=== PROBLEM DETAILS ===
Every line below containing the word "left" should be found and copied.

=== EXTRACTED ENTRIES ===
Content starts
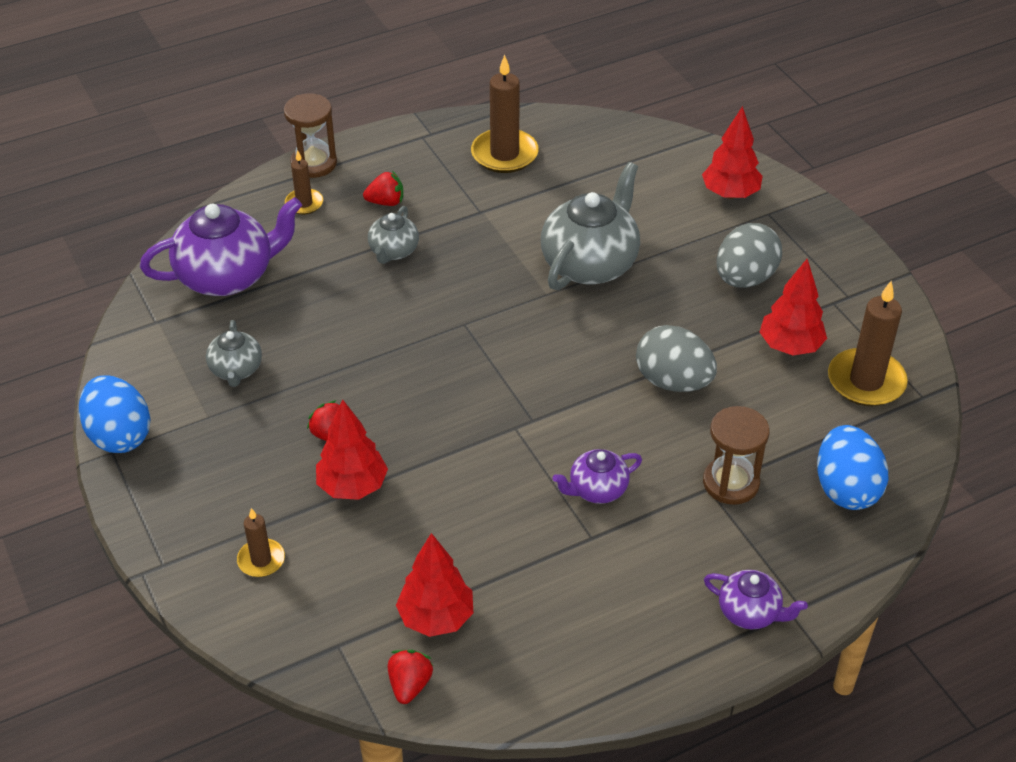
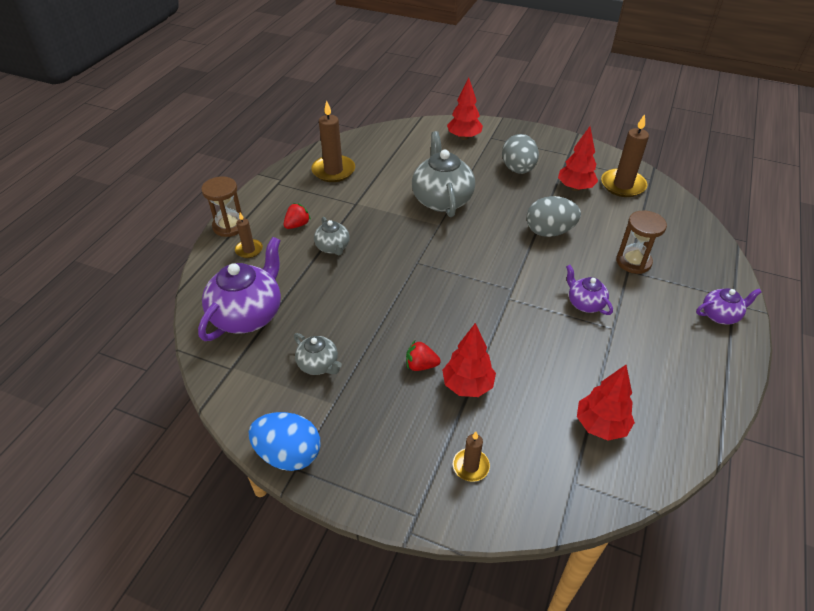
camera: 40 degrees left, 0 degrees up
(409, 685) = (637, 474): red strawberry -> none
(597, 490) = (585, 303): purple teapot -> purple teapot turned 120 degrees clockwise
(846, 489) = (678, 235): blue egg -> none

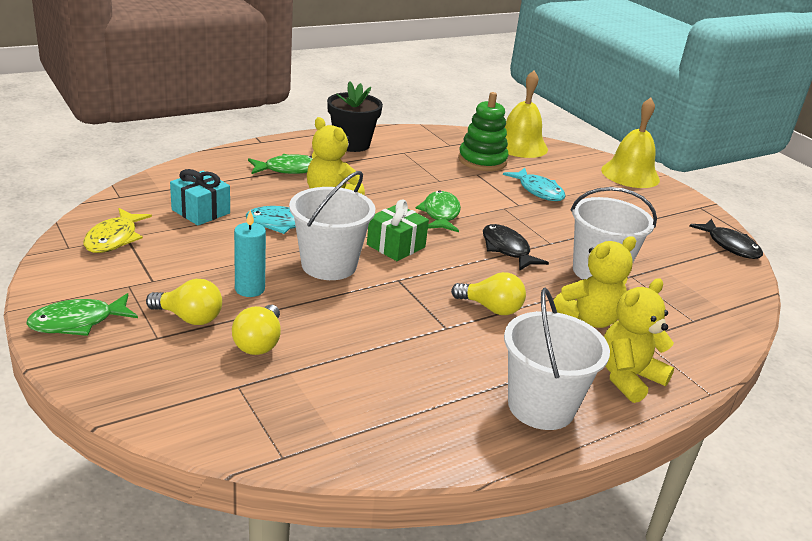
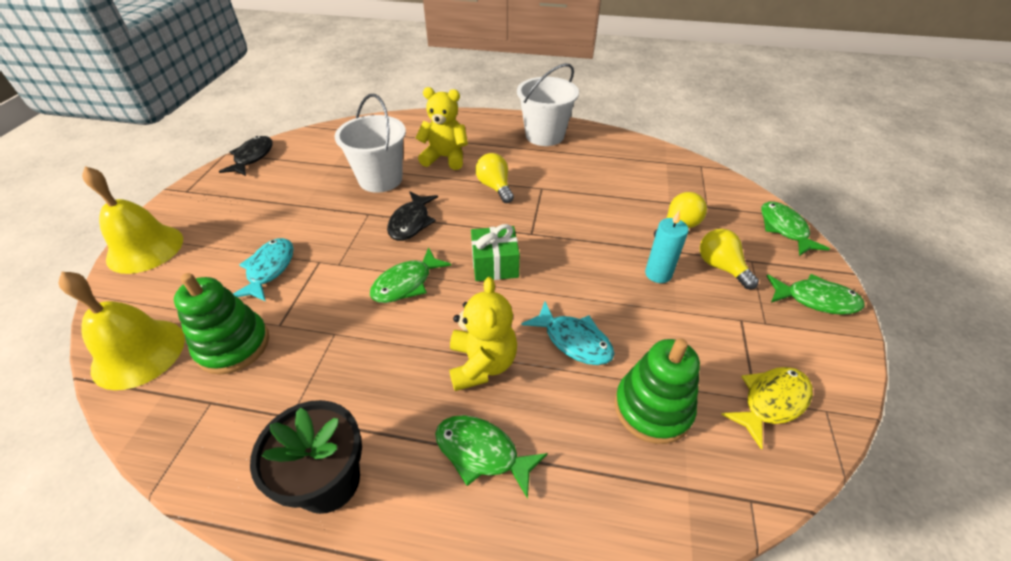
camera: 135 degrees left, 15 degrees up
(124, 394) = (784, 229): none -> green fish
(201, 211) = (652, 408): turquoise gift -> green stacking toy
(329, 265) = (573, 270): white bucket -> none
(628, 378) = (479, 128): yellow teddy bear -> none

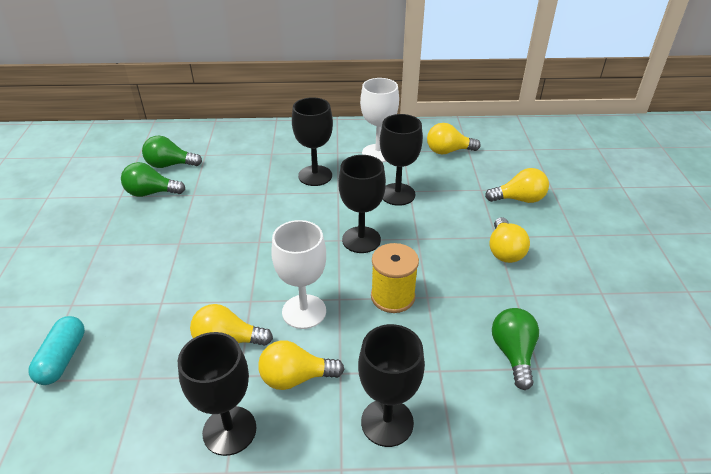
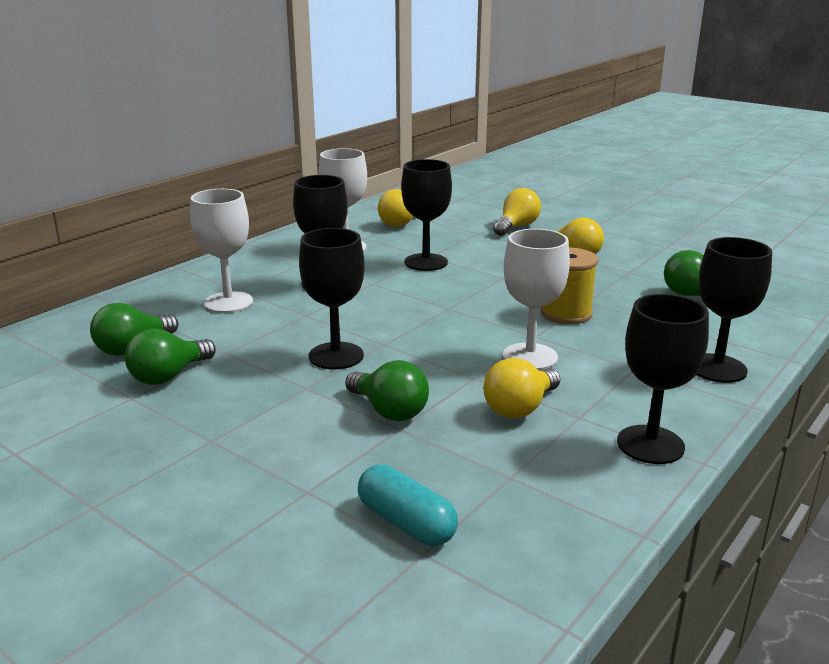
camera: 50 degrees left, 15 degrees down
(177, 288) = (389, 411): none -> green light bulb
(252, 160) = (228, 302): none -> white goblet
(295, 378) = (617, 390): yellow light bulb -> none
(361, 240) = (466, 298): black goblet -> black goblet (336, 356)

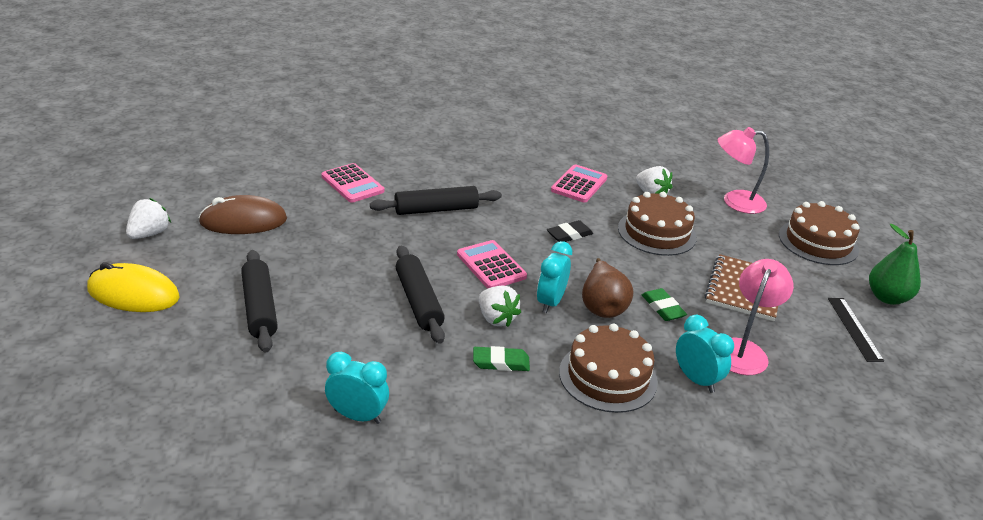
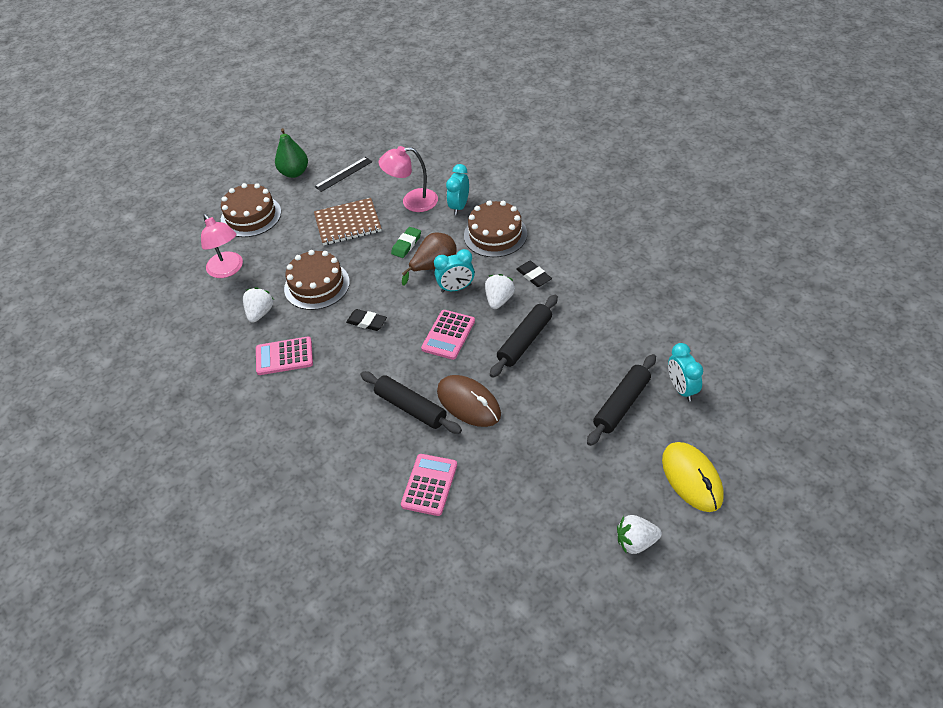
camera: 120 degrees left, 15 degrees up
(243, 221) = (554, 502): brown mouse -> brown mouse (468, 403)
(357, 416) = (638, 298): turquoise clock -> turquoise clock (681, 389)
(501, 362) = (533, 276): green eraser -> black eraser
Content ends
=== REPLY TO THE TASK ===
camera: 40 degrees left, 0 degrees up
camera: 135 degrees left, 15 degrees up
camera: 50 degrees left, 15 degrees down
camera: 120 degrees left, 15 degrees up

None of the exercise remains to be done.